Task directions:
Scan the records below. List lines holding "none".

Provided information:

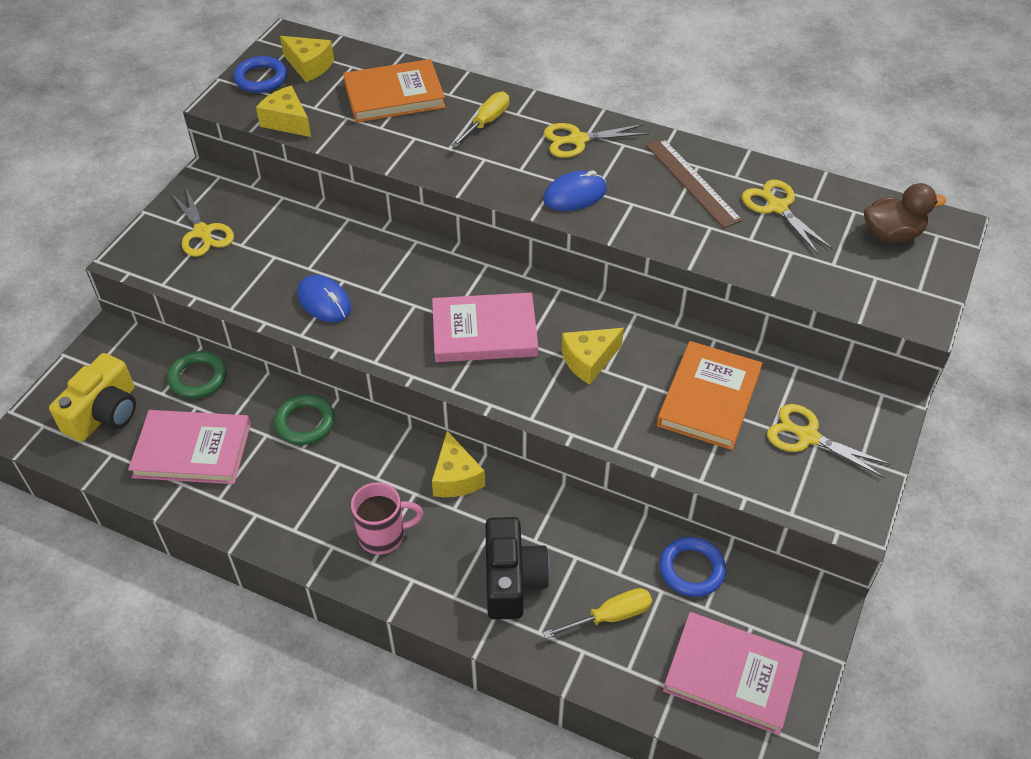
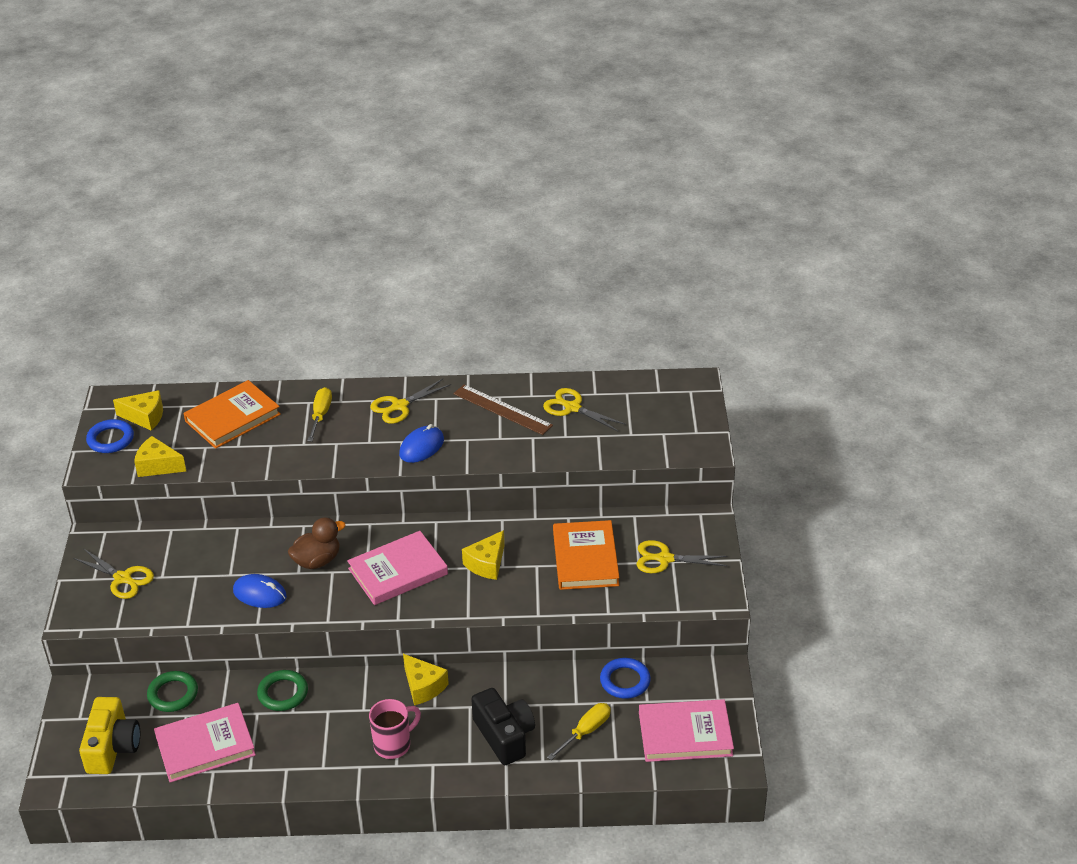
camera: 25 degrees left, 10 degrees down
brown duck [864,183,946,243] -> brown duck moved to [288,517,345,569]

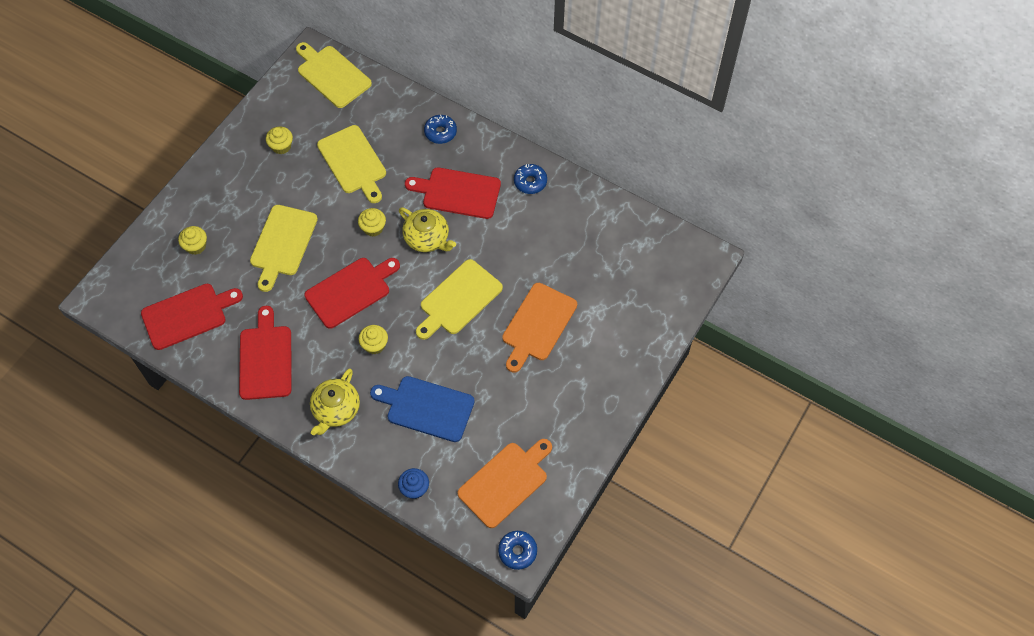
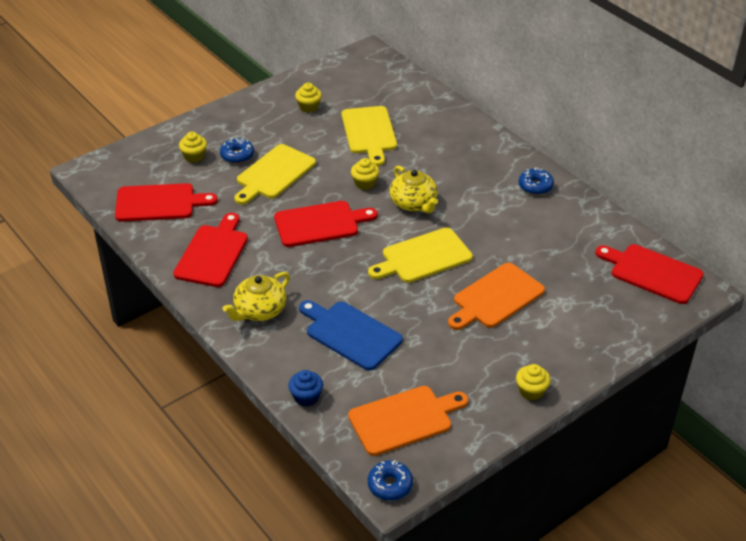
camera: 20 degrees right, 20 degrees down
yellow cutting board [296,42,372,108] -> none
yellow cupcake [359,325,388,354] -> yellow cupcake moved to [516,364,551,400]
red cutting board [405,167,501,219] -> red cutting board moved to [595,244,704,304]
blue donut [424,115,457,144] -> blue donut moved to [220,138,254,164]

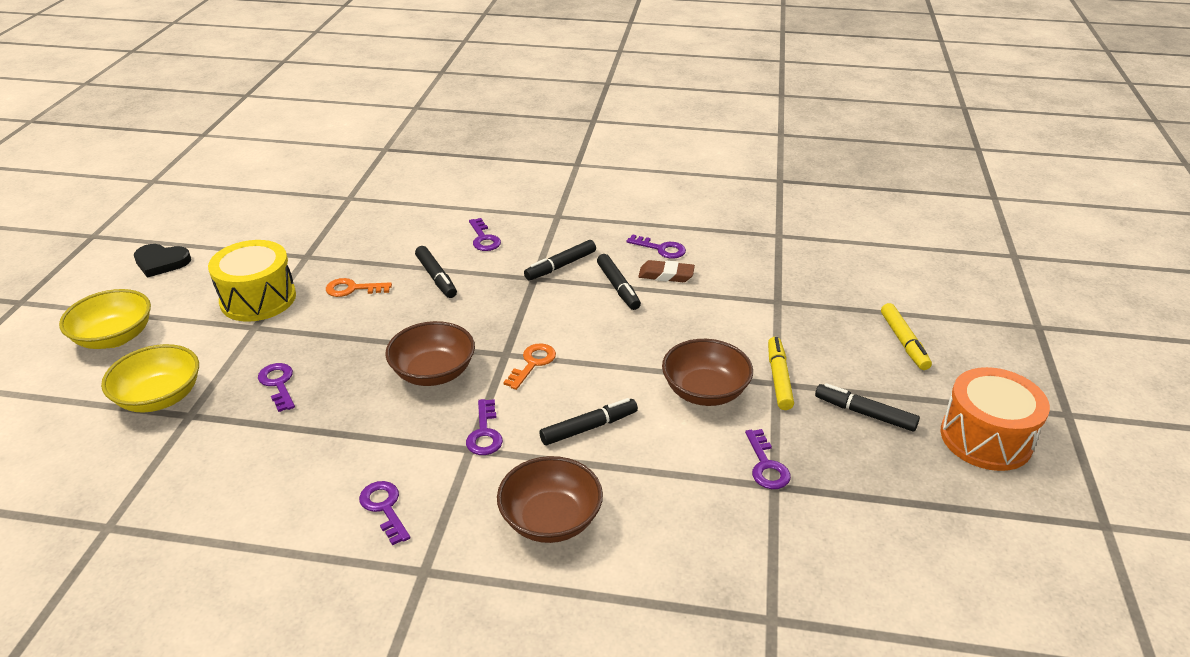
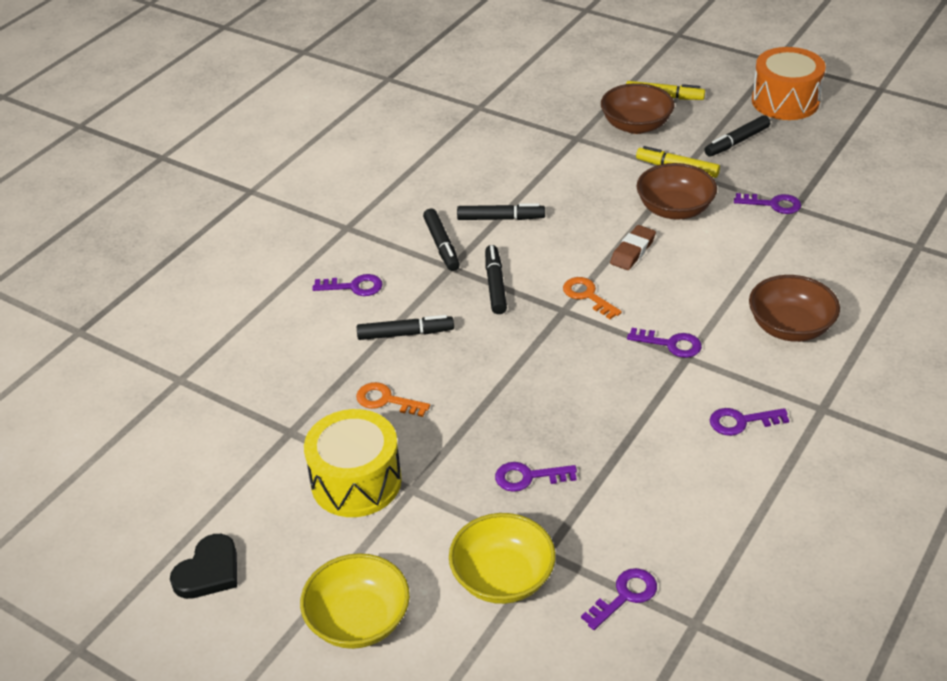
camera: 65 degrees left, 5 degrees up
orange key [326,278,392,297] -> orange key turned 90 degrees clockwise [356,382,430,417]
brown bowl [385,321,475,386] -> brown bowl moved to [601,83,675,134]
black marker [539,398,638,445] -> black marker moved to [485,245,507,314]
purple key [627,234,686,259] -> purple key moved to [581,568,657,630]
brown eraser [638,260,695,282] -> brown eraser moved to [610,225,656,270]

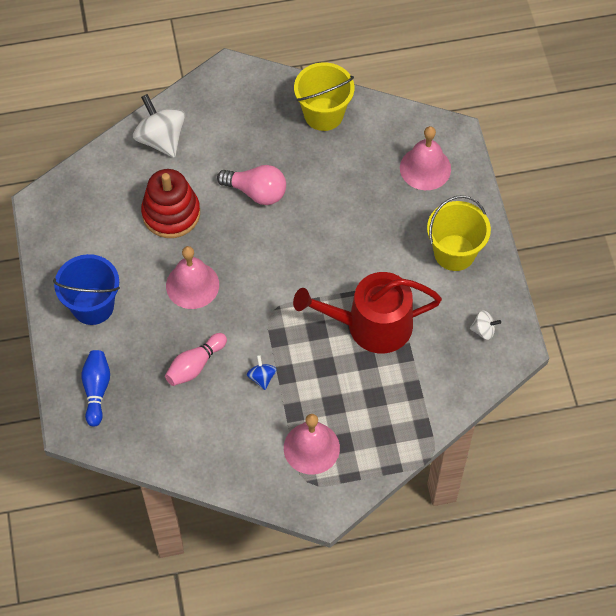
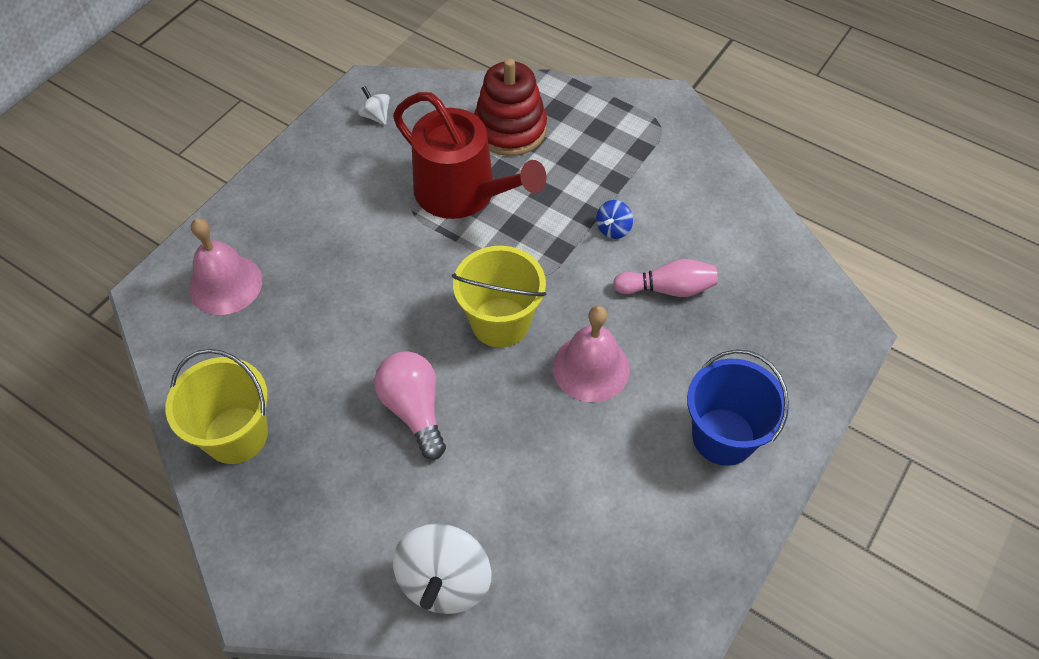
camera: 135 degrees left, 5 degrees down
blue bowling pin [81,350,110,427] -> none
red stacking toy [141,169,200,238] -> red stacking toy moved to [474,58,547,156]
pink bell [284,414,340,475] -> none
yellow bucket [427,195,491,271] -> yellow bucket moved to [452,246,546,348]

Task response:
yellow cutting board [296,42,372,108] -> none
blue bowling pin [81,350,110,427] -> none
pink bell [284,414,340,475] -> none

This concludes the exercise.